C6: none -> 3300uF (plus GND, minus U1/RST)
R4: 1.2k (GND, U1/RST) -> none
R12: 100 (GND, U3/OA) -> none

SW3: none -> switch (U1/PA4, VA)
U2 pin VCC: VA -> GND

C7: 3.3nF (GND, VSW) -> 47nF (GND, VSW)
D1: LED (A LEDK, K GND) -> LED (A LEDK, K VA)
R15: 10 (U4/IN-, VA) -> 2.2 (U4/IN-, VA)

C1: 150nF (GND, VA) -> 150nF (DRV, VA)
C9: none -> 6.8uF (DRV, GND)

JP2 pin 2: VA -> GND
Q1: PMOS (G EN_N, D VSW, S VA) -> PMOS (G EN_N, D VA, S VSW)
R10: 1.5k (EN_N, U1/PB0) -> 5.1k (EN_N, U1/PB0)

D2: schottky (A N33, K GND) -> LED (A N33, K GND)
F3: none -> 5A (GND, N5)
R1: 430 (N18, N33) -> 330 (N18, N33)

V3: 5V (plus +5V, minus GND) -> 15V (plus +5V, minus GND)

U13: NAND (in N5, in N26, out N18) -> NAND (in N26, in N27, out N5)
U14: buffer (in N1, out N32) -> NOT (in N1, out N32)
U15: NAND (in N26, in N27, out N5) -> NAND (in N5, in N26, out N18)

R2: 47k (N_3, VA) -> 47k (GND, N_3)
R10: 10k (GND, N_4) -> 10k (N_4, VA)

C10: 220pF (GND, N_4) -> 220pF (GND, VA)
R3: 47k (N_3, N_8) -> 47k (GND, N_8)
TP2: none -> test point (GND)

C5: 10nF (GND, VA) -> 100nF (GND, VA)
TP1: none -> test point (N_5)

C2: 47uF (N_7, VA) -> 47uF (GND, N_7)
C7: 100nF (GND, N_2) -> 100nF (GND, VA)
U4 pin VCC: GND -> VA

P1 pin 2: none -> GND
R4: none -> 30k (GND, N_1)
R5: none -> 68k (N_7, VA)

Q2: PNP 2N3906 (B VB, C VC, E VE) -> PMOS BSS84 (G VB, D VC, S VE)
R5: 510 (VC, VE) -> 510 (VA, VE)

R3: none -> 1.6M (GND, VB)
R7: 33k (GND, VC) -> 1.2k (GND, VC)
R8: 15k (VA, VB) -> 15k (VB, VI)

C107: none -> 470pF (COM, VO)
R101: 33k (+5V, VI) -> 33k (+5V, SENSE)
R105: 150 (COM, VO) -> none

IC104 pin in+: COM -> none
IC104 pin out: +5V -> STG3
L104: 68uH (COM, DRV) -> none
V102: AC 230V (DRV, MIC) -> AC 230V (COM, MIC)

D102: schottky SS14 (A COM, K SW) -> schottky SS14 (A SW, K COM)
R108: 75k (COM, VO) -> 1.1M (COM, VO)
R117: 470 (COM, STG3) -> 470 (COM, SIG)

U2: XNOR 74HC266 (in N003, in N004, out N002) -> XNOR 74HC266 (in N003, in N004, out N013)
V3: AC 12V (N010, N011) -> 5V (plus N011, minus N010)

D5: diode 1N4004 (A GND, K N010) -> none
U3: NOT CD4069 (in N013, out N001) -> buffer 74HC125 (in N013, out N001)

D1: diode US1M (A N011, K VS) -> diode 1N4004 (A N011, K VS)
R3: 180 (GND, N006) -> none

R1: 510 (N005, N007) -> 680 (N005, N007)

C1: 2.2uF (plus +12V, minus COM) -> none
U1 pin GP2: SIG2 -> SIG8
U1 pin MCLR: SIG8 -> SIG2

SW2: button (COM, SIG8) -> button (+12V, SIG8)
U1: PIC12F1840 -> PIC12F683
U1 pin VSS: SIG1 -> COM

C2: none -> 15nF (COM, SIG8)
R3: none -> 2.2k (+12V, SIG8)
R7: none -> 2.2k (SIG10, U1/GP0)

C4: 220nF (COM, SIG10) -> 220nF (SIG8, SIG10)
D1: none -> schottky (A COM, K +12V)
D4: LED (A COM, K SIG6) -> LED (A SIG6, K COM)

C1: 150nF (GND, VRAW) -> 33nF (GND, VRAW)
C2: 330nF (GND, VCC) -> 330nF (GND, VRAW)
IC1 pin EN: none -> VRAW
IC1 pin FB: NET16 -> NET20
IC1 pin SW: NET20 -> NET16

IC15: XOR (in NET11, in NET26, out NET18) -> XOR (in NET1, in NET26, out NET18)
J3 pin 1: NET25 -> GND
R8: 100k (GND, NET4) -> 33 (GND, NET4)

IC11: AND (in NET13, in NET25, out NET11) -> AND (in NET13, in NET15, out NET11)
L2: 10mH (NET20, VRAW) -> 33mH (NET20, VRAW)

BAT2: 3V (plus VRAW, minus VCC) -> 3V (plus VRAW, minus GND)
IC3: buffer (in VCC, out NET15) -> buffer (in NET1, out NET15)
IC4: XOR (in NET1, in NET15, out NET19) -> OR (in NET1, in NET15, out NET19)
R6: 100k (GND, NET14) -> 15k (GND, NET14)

■ THE TASK ■
For each line in the material above that contains the string "NAND", make a copy.

■ SOLUTION FOR THIS PROBLEM ■
U13: NAND (in N5, in N26, out N18) -> NAND (in N26, in N27, out N5)
U15: NAND (in N26, in N27, out N5) -> NAND (in N5, in N26, out N18)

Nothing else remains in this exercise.